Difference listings
· · · · · · ·

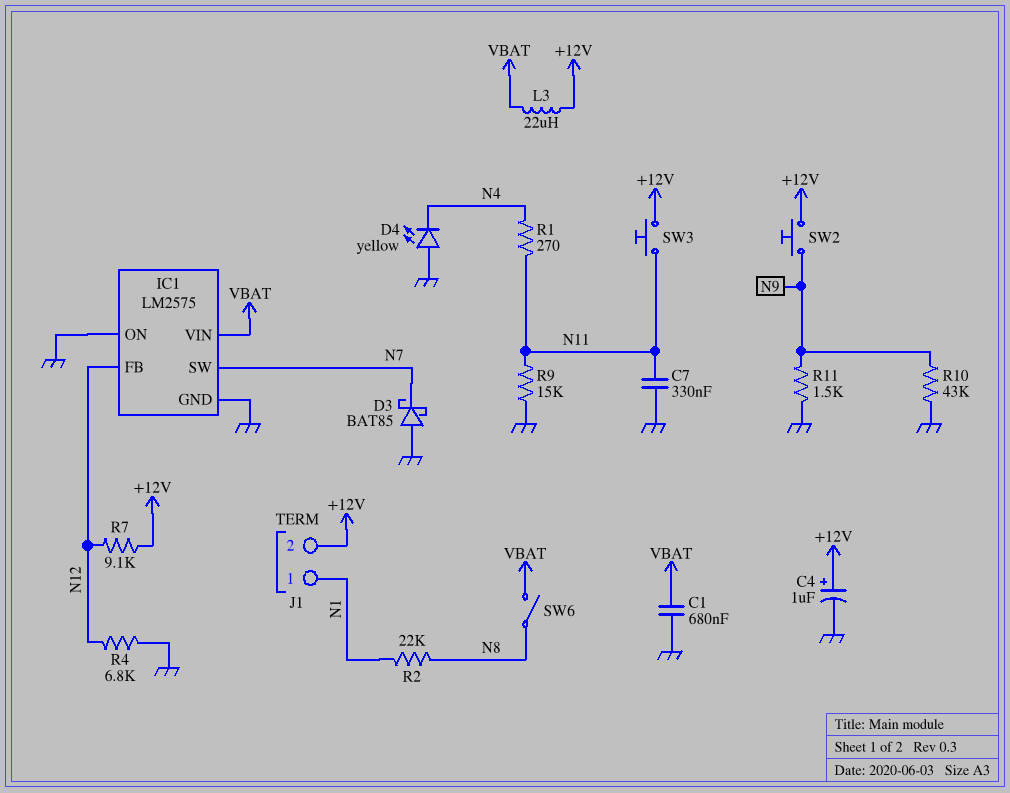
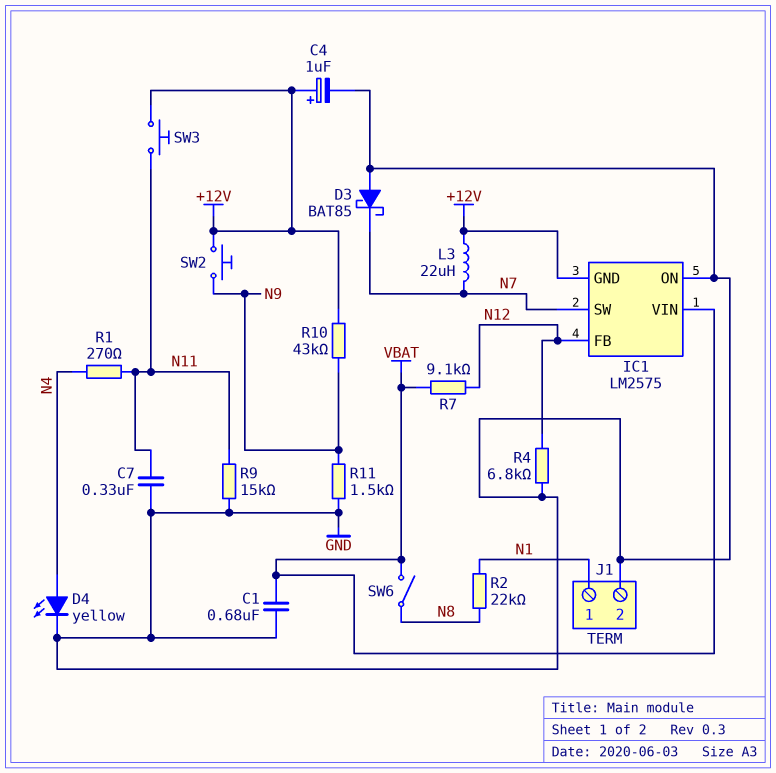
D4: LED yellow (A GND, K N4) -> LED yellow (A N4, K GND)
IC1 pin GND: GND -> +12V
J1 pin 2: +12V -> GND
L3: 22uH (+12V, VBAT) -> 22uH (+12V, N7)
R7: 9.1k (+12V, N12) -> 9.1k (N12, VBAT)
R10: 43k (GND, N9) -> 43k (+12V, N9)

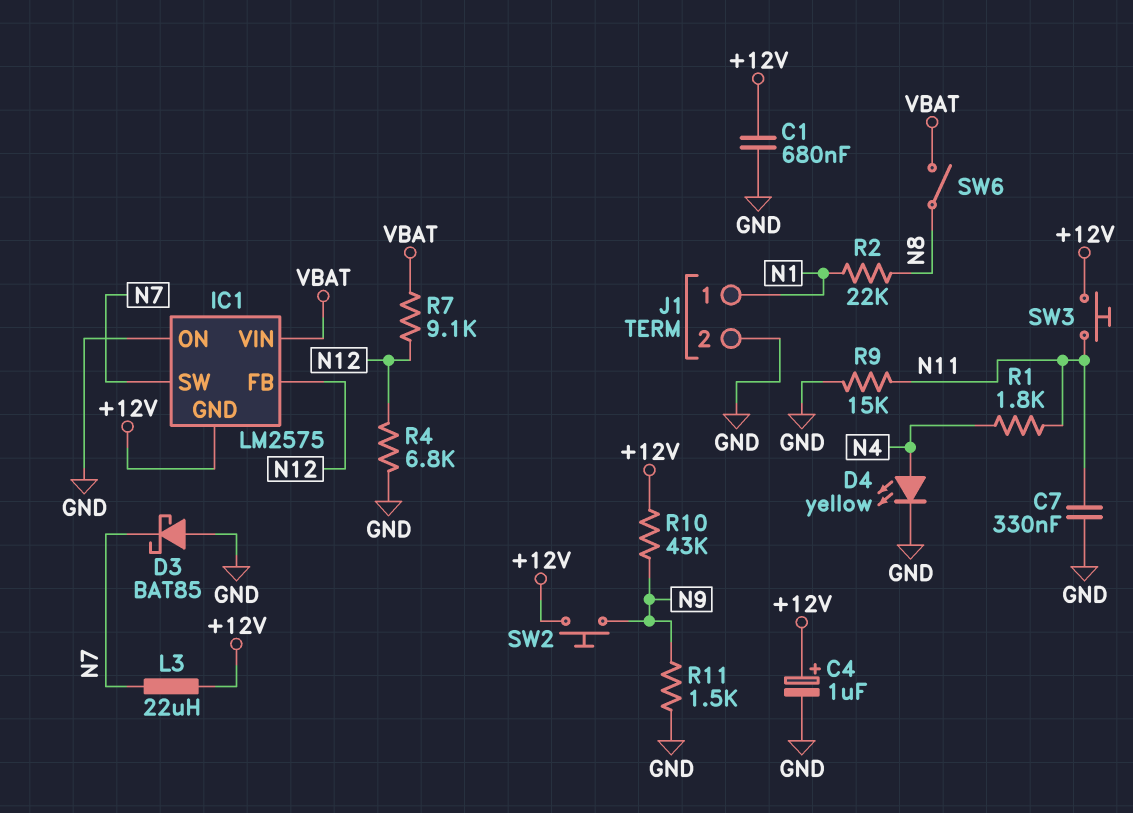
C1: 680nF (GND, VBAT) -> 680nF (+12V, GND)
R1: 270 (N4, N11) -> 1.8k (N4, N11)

· · · · · · ·

(The problem) Write all the lines above out again exactly, minus the images.

(Finished task)
D4: LED yellow (A GND, K N4) -> LED yellow (A N4, K GND)
IC1 pin GND: GND -> +12V
J1 pin 2: +12V -> GND
L3: 22uH (+12V, VBAT) -> 22uH (+12V, N7)
R7: 9.1k (+12V, N12) -> 9.1k (N12, VBAT)
R10: 43k (GND, N9) -> 43k (+12V, N9)

C1: 680nF (GND, VBAT) -> 680nF (+12V, GND)
R1: 270 (N4, N11) -> 1.8k (N4, N11)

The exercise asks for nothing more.